SOURCE DATA:
⁂

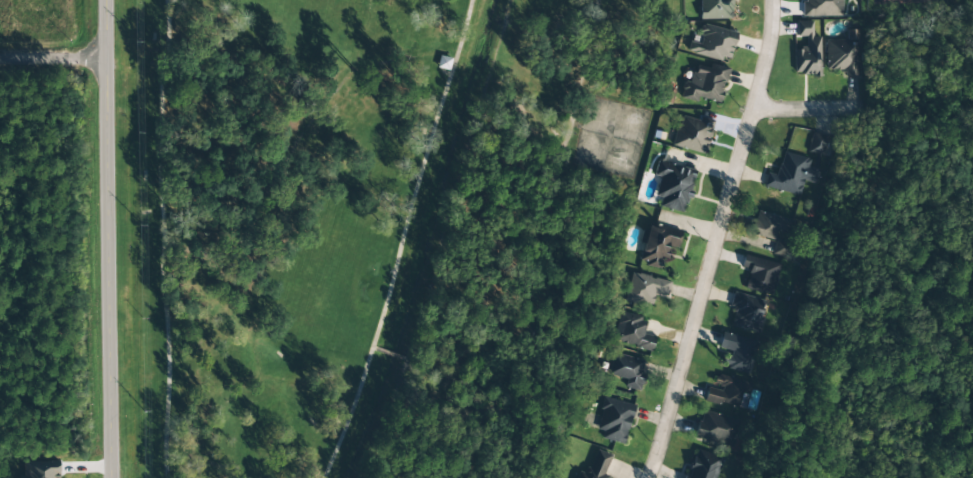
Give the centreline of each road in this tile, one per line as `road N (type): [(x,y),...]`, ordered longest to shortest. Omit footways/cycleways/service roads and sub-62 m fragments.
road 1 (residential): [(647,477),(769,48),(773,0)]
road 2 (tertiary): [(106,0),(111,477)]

⁂

AIM OF THE EXERCISE: Give back the material word for word and drop the pictures it holds.

TASK SOLUTION:
Give the centreline of each road in this tile, one per line as `road N (type): [(x,y),...]`, ordered longest to shortest. Omit footways/cycleways/service roads and sub-62 m fragments.
road 1 (residential): [(647,477),(769,48),(773,0)]
road 2 (tertiary): [(106,0),(111,477)]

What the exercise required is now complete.